→ **Data for processing**:
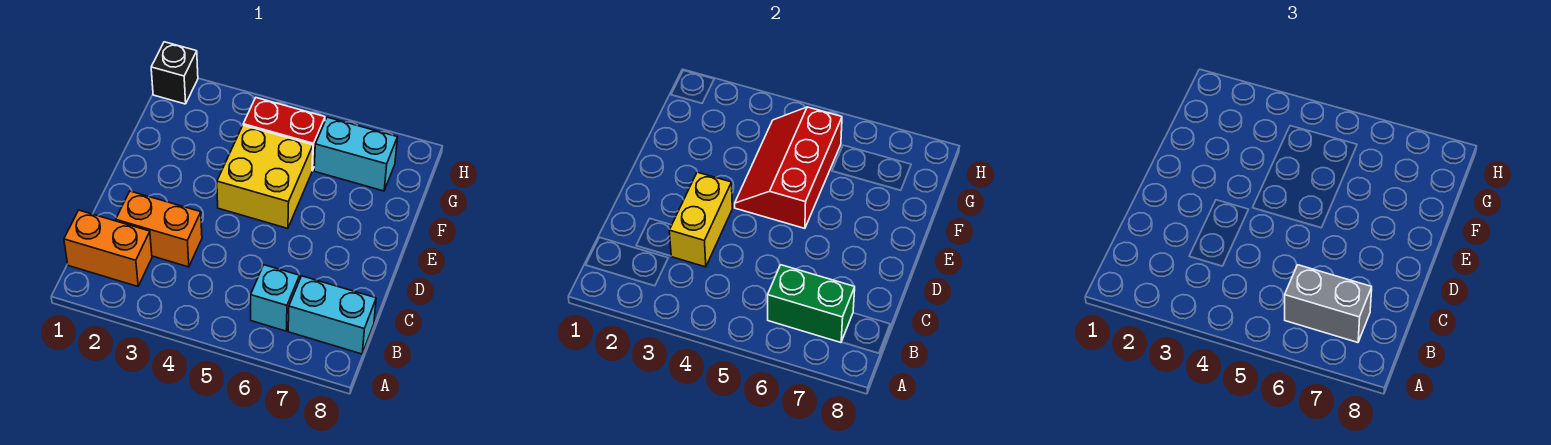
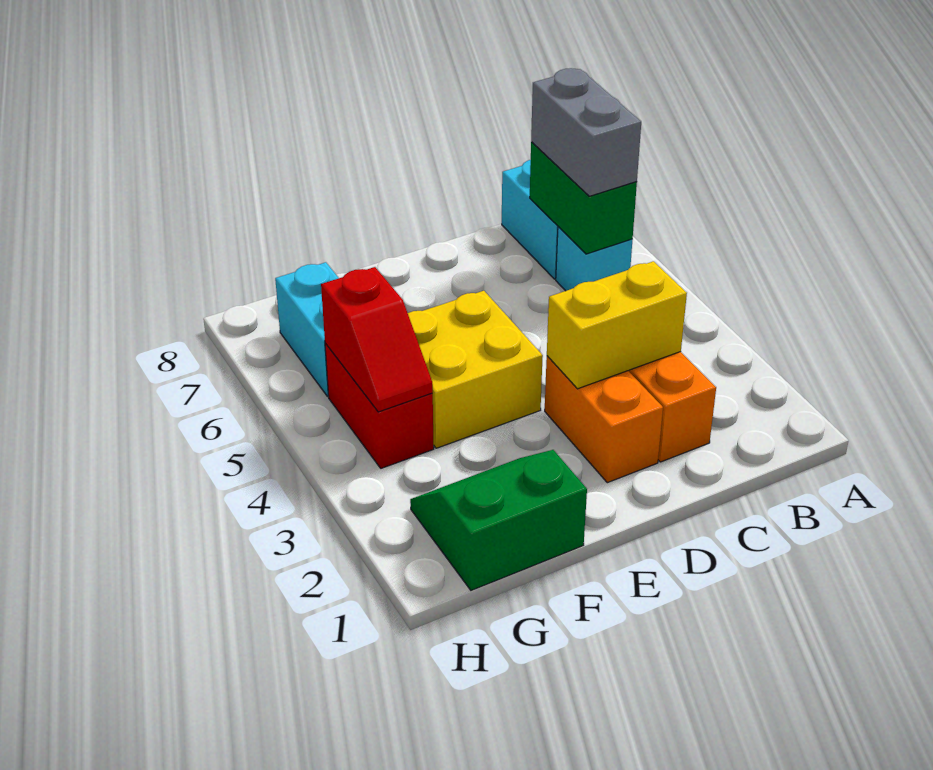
orange brick B1:B2 level 1 -> orange brick D2:D3 level 1
red slope E4:G5 level 2 top 5 -> red slope G4:G5 level 2 top 5
none -> green slope F1:G2 level 1 top 1
black brick H1 level 1 -> none

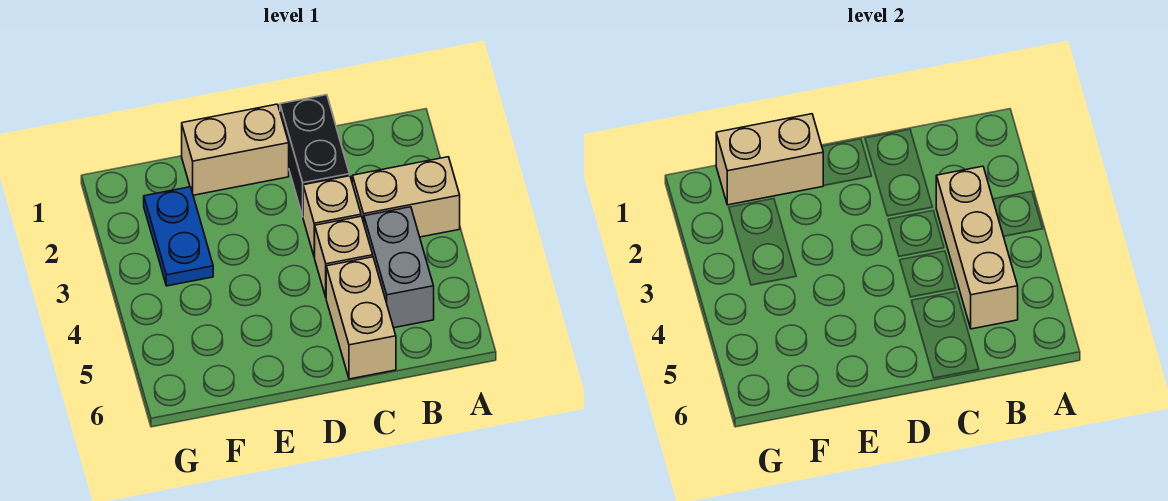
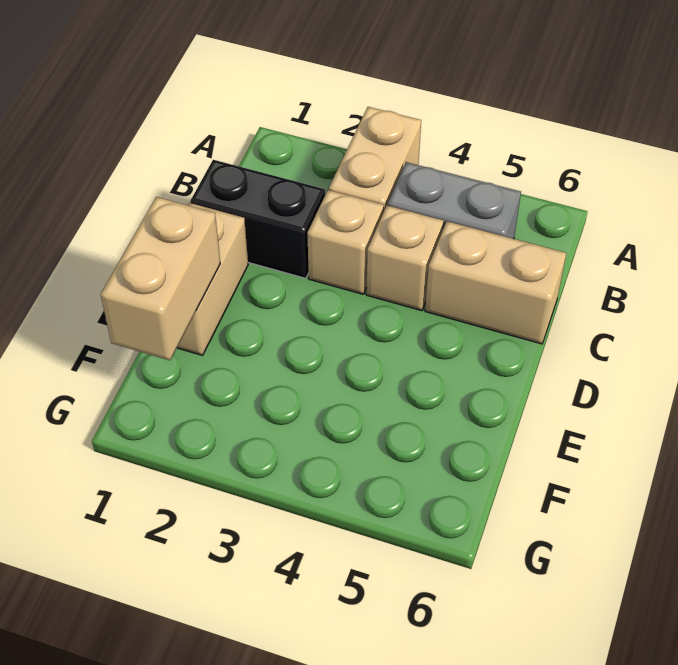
tan brick B3:B5 level 2 -> none
blue plate F2:F3 level 1 -> none

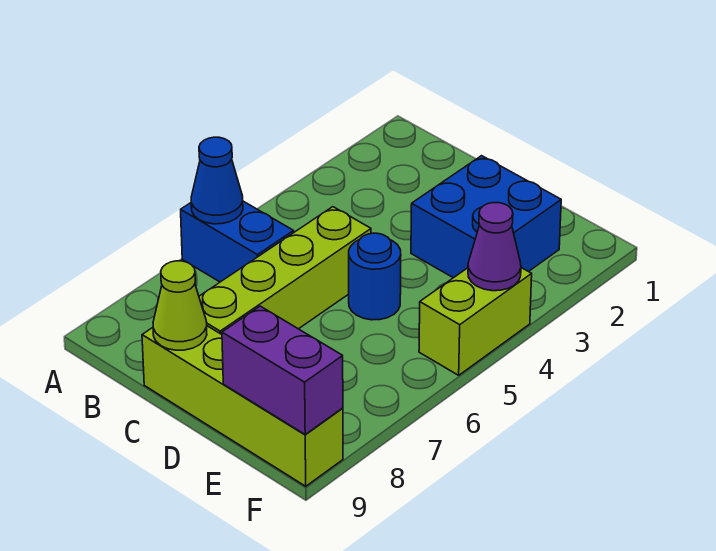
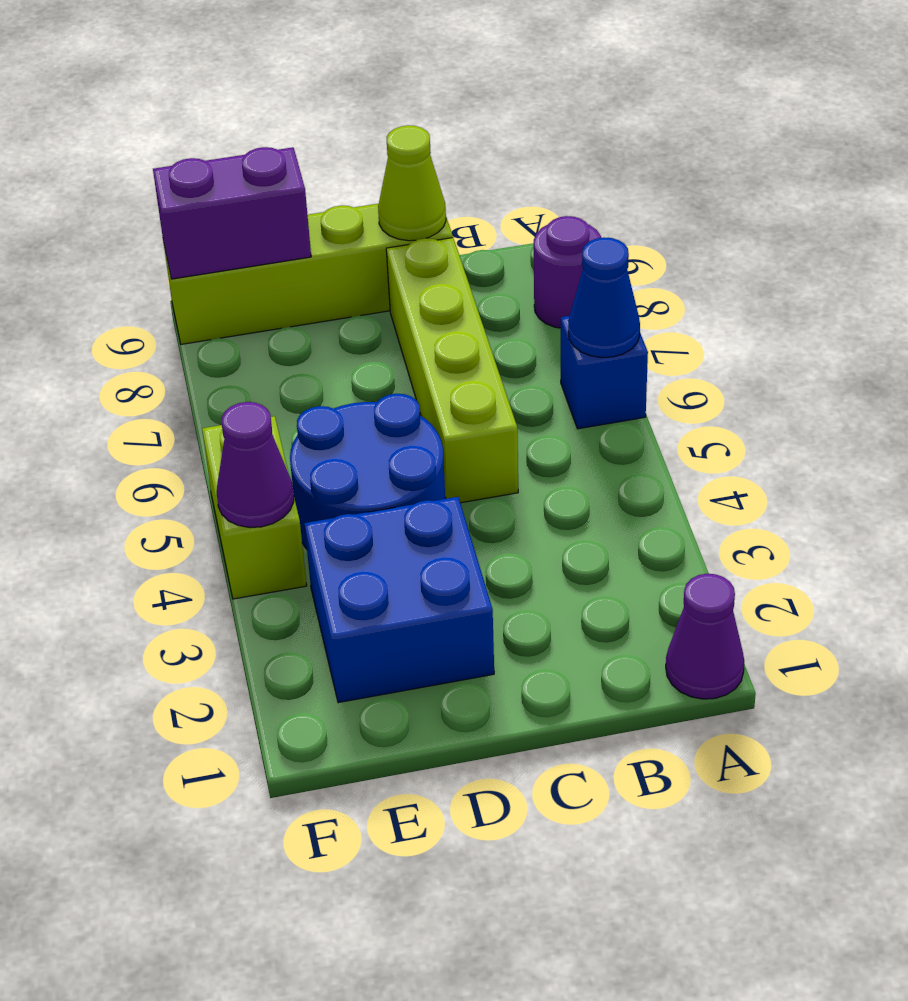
none -> purple cone A1 level 1
blue brick A6:B6 level 1 -> blue brick A6 level 1
none -> purple round brick A8 level 1
blue round brick D5 level 1 -> blue round brick D4:E5 level 1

→ **Action item**:
Write out the material above exactly. Skip the pictures.

→ **Task answer**:
orange brick B1:B2 level 1 -> orange brick D2:D3 level 1
red slope E4:G5 level 2 top 5 -> red slope G4:G5 level 2 top 5
none -> green slope F1:G2 level 1 top 1
black brick H1 level 1 -> none

tan brick B3:B5 level 2 -> none
blue plate F2:F3 level 1 -> none

none -> purple cone A1 level 1
blue brick A6:B6 level 1 -> blue brick A6 level 1
none -> purple round brick A8 level 1
blue round brick D5 level 1 -> blue round brick D4:E5 level 1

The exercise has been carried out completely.